#### [Source material]
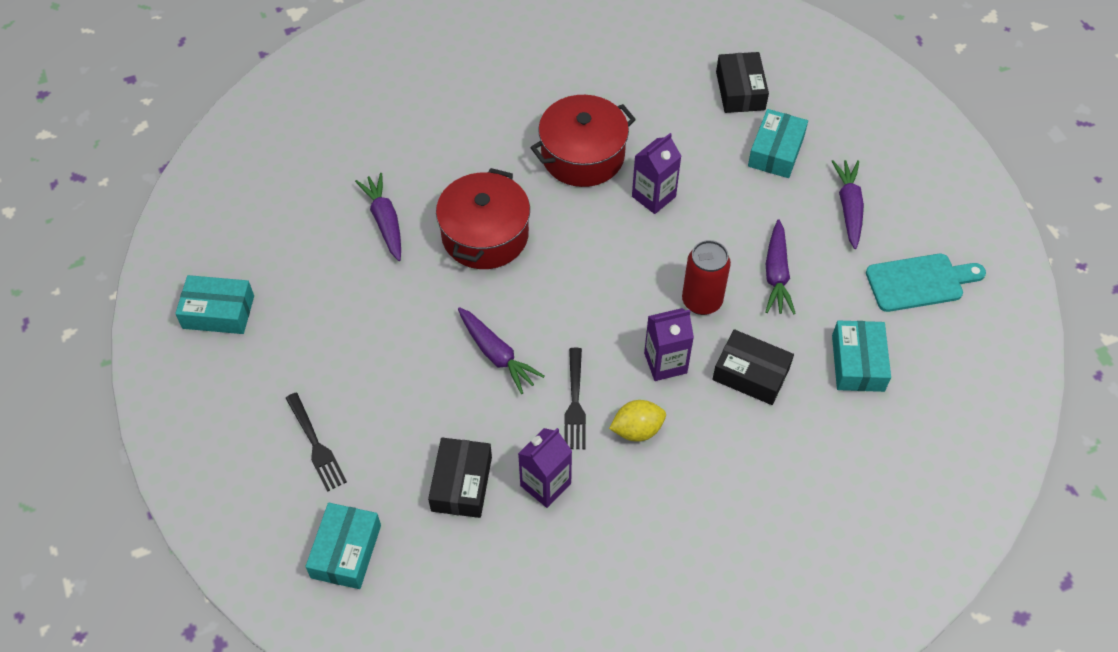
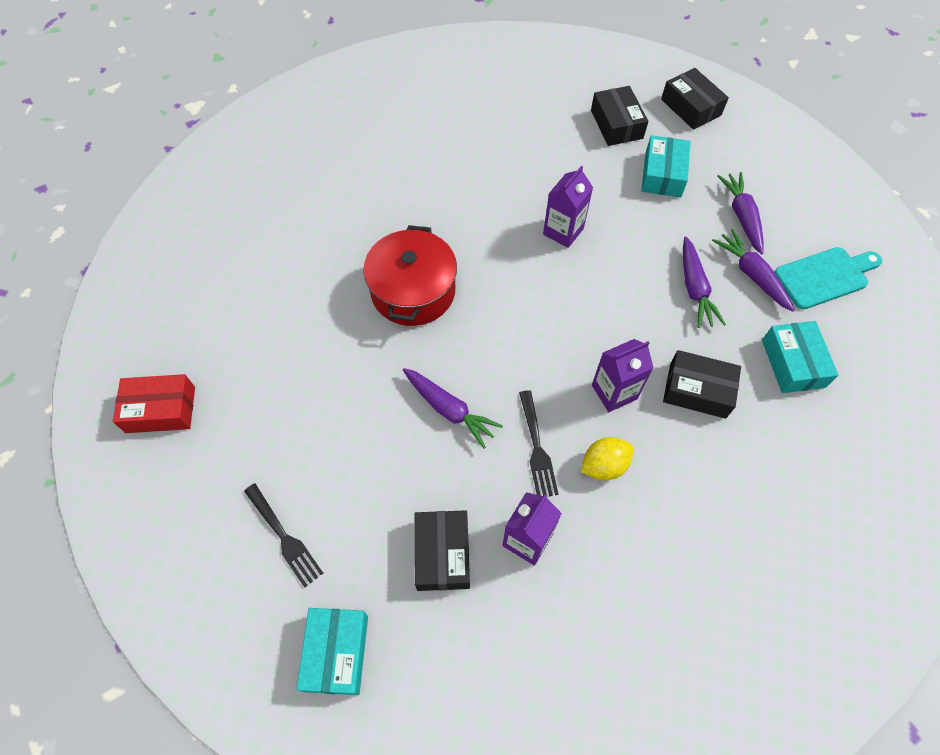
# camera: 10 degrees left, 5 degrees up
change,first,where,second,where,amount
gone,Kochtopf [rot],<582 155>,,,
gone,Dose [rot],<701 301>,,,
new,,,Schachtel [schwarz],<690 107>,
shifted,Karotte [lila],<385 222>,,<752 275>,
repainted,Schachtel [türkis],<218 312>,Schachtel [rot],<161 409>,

#### [What this task involves]
Please copy each line of the entries in which the word "Schachtel" shows up.

#### [Solution for this task]
new,,,Schachtel [schwarz],<690 107>,
repainted,Schachtel [türkis],<218 312>,Schachtel [rot],<161 409>,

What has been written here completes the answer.